(Scene change data)
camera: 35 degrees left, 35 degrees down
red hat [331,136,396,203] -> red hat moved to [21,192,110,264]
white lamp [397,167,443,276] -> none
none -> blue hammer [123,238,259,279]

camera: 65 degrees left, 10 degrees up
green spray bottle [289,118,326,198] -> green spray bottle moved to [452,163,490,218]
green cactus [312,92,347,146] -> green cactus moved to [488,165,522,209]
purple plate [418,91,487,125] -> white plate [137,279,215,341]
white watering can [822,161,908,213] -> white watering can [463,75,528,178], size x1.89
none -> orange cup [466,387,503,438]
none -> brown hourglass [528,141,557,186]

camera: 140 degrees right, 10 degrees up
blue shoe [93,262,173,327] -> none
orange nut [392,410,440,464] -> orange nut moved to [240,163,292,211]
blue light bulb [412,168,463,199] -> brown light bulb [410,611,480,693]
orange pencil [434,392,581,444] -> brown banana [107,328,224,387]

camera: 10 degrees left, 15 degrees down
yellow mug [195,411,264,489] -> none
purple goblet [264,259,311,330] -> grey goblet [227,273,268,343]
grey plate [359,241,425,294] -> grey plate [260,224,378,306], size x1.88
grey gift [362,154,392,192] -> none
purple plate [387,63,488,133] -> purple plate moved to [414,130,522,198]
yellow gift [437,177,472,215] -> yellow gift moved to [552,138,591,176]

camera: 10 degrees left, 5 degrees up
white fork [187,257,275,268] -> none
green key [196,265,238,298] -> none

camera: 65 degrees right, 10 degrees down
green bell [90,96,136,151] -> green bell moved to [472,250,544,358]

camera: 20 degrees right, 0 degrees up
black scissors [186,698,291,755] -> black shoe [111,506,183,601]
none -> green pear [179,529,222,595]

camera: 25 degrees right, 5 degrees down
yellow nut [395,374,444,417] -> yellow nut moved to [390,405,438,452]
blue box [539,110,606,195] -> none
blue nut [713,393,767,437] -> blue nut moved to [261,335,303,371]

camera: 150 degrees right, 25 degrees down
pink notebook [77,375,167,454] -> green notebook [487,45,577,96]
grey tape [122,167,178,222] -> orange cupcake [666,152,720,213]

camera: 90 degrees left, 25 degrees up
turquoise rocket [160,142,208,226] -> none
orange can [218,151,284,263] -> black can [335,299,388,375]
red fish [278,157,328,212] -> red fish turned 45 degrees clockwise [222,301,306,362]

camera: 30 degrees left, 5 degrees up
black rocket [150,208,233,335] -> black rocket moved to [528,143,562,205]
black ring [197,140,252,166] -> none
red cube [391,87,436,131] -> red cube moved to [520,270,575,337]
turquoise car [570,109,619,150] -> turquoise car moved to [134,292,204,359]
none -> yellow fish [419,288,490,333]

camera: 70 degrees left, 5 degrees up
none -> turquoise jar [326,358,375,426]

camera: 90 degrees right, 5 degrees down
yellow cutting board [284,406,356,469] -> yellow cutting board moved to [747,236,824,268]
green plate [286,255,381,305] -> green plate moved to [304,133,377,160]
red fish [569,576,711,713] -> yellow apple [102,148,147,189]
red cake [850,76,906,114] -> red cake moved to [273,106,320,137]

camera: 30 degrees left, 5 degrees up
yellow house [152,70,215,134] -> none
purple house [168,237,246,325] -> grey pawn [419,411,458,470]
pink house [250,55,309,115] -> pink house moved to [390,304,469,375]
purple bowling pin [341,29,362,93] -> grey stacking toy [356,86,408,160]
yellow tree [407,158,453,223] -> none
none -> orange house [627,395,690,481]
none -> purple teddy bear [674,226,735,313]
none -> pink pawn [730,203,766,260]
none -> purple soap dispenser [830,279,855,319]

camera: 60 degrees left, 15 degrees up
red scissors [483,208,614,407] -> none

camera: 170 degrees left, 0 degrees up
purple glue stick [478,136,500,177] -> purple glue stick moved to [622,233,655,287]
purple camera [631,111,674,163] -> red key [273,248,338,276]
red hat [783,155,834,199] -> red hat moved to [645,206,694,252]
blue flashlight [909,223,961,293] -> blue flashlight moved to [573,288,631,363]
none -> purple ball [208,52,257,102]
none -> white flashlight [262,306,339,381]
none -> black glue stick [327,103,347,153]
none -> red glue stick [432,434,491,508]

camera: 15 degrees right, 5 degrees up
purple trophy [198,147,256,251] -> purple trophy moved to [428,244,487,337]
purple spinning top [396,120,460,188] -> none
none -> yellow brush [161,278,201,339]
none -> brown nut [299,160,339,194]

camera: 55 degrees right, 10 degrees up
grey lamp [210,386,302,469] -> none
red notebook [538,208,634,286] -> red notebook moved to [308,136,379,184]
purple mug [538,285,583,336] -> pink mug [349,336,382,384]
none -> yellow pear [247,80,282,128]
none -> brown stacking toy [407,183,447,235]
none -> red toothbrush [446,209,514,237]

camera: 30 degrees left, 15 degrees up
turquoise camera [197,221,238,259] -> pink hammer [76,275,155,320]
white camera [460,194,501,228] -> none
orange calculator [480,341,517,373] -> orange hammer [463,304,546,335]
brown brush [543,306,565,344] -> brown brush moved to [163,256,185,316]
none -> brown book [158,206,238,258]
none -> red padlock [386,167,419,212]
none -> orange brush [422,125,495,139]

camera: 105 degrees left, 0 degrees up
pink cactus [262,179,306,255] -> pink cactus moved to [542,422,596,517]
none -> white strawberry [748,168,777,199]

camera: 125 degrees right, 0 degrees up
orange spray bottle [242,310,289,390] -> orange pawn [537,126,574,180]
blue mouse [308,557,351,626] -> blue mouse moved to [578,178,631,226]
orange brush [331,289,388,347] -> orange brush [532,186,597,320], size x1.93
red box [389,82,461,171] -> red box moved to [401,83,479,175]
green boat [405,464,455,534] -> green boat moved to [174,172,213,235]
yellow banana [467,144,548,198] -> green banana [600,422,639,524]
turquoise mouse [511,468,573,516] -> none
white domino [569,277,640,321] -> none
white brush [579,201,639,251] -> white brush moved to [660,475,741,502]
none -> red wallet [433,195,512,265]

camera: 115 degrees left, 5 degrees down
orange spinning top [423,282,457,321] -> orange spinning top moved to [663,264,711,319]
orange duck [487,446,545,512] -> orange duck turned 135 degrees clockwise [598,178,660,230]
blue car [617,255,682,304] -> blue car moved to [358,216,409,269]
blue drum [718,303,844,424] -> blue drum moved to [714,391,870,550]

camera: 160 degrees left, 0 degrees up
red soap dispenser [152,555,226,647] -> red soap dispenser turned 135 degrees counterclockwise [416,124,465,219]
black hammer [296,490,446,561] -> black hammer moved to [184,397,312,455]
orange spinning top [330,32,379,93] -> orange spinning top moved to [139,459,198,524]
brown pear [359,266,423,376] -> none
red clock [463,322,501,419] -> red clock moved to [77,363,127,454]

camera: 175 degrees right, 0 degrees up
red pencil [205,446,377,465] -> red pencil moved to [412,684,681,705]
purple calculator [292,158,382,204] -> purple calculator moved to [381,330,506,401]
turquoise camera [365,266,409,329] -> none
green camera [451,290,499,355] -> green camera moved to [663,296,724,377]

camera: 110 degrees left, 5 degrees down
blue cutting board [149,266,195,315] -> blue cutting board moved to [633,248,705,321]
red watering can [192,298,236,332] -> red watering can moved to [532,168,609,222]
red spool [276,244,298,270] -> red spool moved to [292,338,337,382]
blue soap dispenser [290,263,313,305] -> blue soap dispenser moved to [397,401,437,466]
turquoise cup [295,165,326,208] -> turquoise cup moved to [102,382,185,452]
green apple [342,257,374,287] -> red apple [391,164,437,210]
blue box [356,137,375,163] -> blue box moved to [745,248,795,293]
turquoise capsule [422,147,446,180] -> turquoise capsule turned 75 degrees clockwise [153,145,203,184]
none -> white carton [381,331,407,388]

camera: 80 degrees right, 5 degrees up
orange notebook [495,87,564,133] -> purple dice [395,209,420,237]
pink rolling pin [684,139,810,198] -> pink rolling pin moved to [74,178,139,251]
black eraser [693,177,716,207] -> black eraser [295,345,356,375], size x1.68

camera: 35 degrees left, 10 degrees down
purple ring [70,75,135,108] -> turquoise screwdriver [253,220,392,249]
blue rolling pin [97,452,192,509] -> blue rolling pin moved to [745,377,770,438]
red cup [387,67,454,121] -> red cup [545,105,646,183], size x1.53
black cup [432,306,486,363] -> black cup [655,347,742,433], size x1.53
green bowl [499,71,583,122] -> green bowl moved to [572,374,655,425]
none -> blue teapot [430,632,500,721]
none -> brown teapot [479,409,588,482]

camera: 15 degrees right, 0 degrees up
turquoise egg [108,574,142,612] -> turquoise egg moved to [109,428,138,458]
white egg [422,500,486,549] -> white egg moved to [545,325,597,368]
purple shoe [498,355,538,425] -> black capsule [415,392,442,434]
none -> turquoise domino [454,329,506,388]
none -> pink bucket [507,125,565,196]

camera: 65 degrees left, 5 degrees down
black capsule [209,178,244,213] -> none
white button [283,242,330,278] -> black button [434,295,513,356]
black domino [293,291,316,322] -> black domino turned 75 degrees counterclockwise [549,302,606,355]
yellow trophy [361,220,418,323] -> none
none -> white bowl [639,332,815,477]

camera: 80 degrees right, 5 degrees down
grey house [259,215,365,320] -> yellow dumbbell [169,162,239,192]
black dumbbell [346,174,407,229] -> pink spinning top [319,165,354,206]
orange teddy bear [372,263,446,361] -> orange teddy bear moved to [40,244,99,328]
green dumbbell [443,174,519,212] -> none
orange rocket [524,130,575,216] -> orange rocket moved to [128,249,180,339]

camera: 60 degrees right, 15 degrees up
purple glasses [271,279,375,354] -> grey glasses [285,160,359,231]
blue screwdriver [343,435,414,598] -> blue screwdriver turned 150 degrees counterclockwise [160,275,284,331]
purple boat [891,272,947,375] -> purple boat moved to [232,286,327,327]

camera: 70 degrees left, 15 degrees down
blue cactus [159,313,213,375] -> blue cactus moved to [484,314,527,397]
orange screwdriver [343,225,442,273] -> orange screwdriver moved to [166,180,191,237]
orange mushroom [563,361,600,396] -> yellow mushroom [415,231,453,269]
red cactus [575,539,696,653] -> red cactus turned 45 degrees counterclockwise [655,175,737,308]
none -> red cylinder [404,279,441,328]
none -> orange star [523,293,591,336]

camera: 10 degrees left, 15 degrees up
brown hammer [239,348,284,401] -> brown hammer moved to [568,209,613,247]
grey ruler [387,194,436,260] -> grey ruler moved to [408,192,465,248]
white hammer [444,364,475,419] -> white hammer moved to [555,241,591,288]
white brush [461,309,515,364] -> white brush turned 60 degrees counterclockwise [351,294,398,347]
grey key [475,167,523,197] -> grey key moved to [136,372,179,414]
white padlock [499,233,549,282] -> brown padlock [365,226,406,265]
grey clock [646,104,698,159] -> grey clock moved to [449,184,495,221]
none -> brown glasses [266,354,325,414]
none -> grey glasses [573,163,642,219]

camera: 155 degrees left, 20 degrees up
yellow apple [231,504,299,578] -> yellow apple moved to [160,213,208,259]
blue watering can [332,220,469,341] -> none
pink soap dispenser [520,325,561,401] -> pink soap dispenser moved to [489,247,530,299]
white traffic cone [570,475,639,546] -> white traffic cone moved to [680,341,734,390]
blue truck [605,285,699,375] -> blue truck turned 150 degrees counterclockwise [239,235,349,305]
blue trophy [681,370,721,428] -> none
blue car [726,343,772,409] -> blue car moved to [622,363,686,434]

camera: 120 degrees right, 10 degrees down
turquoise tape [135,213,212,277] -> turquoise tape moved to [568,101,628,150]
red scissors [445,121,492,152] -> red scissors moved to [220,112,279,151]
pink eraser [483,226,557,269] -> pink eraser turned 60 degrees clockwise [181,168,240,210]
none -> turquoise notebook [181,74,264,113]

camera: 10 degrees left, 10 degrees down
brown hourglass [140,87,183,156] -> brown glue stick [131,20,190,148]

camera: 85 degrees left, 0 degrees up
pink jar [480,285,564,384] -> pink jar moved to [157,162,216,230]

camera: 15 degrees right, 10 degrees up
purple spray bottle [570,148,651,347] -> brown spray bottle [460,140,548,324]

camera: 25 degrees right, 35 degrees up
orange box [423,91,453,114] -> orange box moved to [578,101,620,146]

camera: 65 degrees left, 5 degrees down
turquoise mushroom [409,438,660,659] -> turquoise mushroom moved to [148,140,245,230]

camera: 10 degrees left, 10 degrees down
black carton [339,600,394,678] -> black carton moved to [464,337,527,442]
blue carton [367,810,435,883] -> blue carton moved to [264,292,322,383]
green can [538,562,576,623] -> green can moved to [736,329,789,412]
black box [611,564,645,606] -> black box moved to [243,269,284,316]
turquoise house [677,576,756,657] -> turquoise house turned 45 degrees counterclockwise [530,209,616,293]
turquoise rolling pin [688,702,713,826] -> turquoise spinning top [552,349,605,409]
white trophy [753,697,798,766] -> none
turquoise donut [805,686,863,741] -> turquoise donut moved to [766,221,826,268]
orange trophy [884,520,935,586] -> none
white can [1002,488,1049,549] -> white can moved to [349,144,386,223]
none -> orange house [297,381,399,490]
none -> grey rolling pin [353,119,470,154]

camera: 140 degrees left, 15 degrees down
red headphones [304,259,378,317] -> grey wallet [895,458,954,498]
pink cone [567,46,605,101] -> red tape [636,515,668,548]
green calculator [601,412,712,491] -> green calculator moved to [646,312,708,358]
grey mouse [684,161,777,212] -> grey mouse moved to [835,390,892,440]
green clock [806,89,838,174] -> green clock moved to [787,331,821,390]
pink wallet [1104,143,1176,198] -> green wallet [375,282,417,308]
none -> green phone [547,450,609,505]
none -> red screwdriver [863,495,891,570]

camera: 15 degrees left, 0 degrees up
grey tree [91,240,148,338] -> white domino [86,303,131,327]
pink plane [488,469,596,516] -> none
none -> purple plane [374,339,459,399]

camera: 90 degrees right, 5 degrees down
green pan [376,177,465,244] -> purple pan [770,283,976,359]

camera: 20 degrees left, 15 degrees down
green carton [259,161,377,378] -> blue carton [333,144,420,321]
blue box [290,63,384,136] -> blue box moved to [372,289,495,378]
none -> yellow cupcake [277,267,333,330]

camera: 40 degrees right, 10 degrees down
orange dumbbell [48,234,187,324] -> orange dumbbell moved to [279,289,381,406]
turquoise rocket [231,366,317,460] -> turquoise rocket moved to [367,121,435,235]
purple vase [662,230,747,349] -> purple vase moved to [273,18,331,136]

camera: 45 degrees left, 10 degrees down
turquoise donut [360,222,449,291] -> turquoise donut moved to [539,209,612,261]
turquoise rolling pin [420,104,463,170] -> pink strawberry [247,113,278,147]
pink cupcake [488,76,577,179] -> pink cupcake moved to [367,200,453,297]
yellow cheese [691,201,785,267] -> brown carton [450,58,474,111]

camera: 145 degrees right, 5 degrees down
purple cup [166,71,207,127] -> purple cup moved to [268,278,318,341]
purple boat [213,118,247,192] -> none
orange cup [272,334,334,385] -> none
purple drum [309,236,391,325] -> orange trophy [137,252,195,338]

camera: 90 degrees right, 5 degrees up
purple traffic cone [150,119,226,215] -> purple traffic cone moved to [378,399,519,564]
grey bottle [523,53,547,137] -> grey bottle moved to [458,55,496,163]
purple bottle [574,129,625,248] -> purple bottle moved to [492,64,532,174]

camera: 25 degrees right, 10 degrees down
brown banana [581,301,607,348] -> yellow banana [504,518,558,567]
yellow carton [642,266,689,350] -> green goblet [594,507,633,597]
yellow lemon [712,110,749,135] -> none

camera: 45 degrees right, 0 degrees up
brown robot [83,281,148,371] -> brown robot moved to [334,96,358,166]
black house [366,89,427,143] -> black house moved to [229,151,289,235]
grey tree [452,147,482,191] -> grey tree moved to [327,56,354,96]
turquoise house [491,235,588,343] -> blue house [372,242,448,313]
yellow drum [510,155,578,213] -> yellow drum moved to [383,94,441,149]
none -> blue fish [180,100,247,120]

## What the task asks
Repeat word for word every line from the start of the entries to the line holding "camera: 65 degrees left, 10 degrees up", inclusive, and nothing else.

## Output of the task
camera: 35 degrees left, 35 degrees down
red hat [331,136,396,203] -> red hat moved to [21,192,110,264]
white lamp [397,167,443,276] -> none
none -> blue hammer [123,238,259,279]

camera: 65 degrees left, 10 degrees up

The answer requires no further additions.